Every record below needs to be written out exactly, apart from the pictures.

[Coordinate-based change listings]
|---|
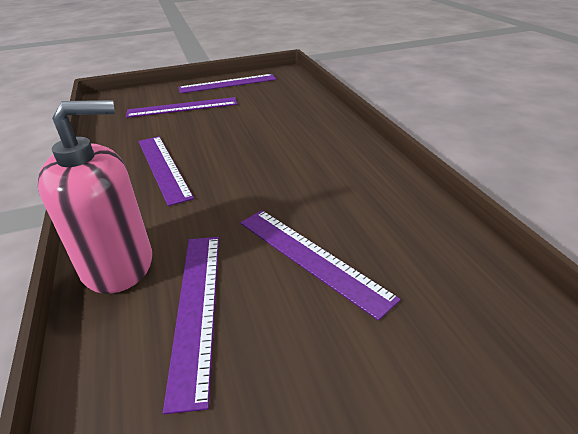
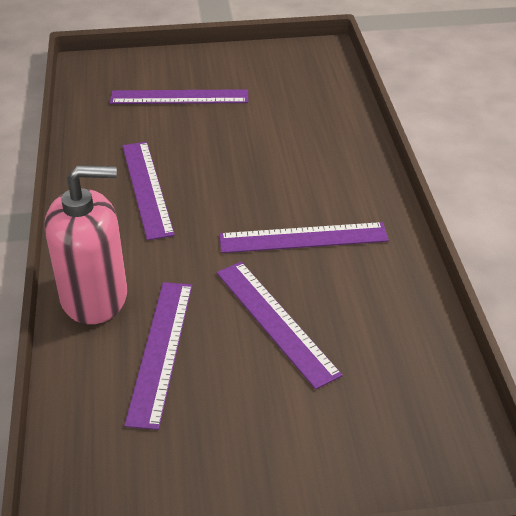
camera: 10 degrees right, 5 degrees up
(228, 84) = (243, 62): purple ruler -> purple ruler (303, 238)

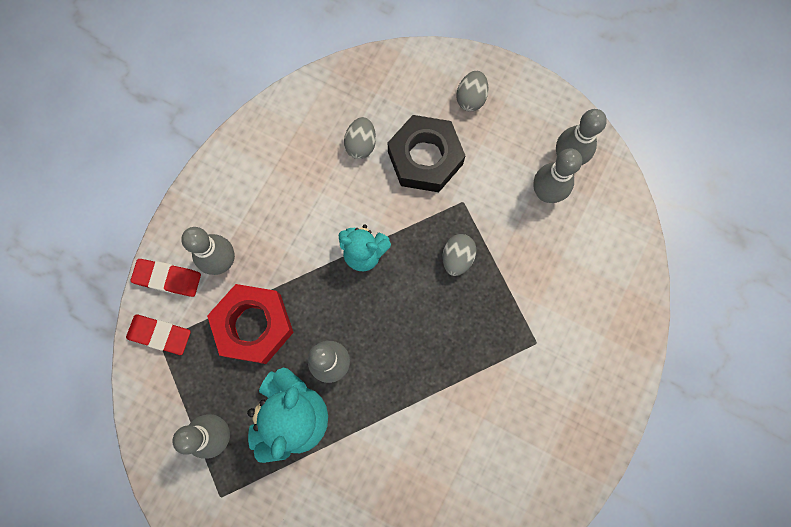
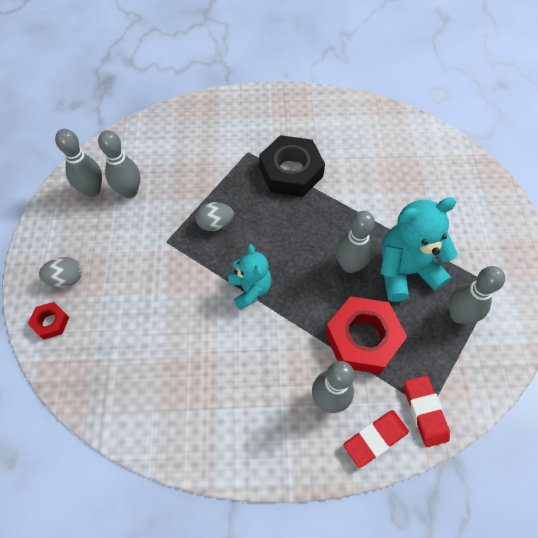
camera: 120 degrees left, 15 degrees down
(168, 278) = (375, 439): red eraser -> red eraser turned 75 degrees clockwise
(361, 145) = (153, 344): grey egg -> none
(425, 158) = (141, 286): black nut -> black nut (291, 172)
(432, 72) = (51, 322): none -> red nut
|---|
▶ _ANSWER TO THIS TASK_:
camera: 10 degrees right, 5 degrees up
(228, 84) = (243, 62): purple ruler -> purple ruler (303, 238)

camera: 120 degrees left, 15 degrees down
(168, 278) = (375, 439): red eraser -> red eraser turned 75 degrees clockwise
(361, 145) = (153, 344): grey egg -> none
(425, 158) = (141, 286): black nut -> black nut (291, 172)
(432, 72) = (51, 322): none -> red nut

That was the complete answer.